Could you retype the whole listing, word for word?

RECORDS TO PROCESS below:

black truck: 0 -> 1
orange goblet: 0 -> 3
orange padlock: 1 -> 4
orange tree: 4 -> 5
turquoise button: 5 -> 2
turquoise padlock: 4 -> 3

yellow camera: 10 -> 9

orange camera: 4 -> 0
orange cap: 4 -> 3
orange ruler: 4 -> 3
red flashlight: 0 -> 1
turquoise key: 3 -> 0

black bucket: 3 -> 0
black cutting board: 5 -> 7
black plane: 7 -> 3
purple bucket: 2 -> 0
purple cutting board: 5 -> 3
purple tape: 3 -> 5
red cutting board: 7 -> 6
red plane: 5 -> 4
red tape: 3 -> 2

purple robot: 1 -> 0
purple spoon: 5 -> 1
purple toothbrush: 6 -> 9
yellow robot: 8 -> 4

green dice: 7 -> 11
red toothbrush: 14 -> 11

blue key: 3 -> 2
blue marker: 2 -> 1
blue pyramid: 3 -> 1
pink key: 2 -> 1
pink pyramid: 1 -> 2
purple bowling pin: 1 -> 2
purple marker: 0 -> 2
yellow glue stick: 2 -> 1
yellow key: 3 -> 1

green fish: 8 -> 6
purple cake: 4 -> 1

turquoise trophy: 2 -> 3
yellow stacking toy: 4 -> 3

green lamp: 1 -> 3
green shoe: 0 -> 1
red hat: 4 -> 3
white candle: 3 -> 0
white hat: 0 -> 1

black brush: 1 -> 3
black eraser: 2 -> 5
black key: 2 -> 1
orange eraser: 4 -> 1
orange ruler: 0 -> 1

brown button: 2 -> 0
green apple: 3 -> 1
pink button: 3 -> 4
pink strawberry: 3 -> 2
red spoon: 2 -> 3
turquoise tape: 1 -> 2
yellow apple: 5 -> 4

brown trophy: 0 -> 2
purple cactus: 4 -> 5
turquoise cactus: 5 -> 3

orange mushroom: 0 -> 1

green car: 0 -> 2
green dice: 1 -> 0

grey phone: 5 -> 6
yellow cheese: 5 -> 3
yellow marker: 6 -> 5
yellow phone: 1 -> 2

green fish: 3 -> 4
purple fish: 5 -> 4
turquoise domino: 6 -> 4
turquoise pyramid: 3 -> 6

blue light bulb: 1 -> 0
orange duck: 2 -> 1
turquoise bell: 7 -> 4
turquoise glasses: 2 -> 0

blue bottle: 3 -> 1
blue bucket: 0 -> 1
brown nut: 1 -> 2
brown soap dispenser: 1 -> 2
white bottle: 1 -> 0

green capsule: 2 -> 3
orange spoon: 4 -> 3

End of RECORDS TO PROCESS.

> _SOLUTION FOR THIS TASK_
black truck: 0 -> 1
orange goblet: 0 -> 3
orange padlock: 1 -> 4
orange tree: 4 -> 5
turquoise button: 5 -> 2
turquoise padlock: 4 -> 3

yellow camera: 10 -> 9

orange camera: 4 -> 0
orange cap: 4 -> 3
orange ruler: 4 -> 3
red flashlight: 0 -> 1
turquoise key: 3 -> 0

black bucket: 3 -> 0
black cutting board: 5 -> 7
black plane: 7 -> 3
purple bucket: 2 -> 0
purple cutting board: 5 -> 3
purple tape: 3 -> 5
red cutting board: 7 -> 6
red plane: 5 -> 4
red tape: 3 -> 2

purple robot: 1 -> 0
purple spoon: 5 -> 1
purple toothbrush: 6 -> 9
yellow robot: 8 -> 4

green dice: 7 -> 11
red toothbrush: 14 -> 11

blue key: 3 -> 2
blue marker: 2 -> 1
blue pyramid: 3 -> 1
pink key: 2 -> 1
pink pyramid: 1 -> 2
purple bowling pin: 1 -> 2
purple marker: 0 -> 2
yellow glue stick: 2 -> 1
yellow key: 3 -> 1

green fish: 8 -> 6
purple cake: 4 -> 1

turquoise trophy: 2 -> 3
yellow stacking toy: 4 -> 3

green lamp: 1 -> 3
green shoe: 0 -> 1
red hat: 4 -> 3
white candle: 3 -> 0
white hat: 0 -> 1

black brush: 1 -> 3
black eraser: 2 -> 5
black key: 2 -> 1
orange eraser: 4 -> 1
orange ruler: 0 -> 1

brown button: 2 -> 0
green apple: 3 -> 1
pink button: 3 -> 4
pink strawberry: 3 -> 2
red spoon: 2 -> 3
turquoise tape: 1 -> 2
yellow apple: 5 -> 4

brown trophy: 0 -> 2
purple cactus: 4 -> 5
turquoise cactus: 5 -> 3

orange mushroom: 0 -> 1

green car: 0 -> 2
green dice: 1 -> 0

grey phone: 5 -> 6
yellow cheese: 5 -> 3
yellow marker: 6 -> 5
yellow phone: 1 -> 2

green fish: 3 -> 4
purple fish: 5 -> 4
turquoise domino: 6 -> 4
turquoise pyramid: 3 -> 6

blue light bulb: 1 -> 0
orange duck: 2 -> 1
turquoise bell: 7 -> 4
turquoise glasses: 2 -> 0

blue bottle: 3 -> 1
blue bucket: 0 -> 1
brown nut: 1 -> 2
brown soap dispenser: 1 -> 2
white bottle: 1 -> 0

green capsule: 2 -> 3
orange spoon: 4 -> 3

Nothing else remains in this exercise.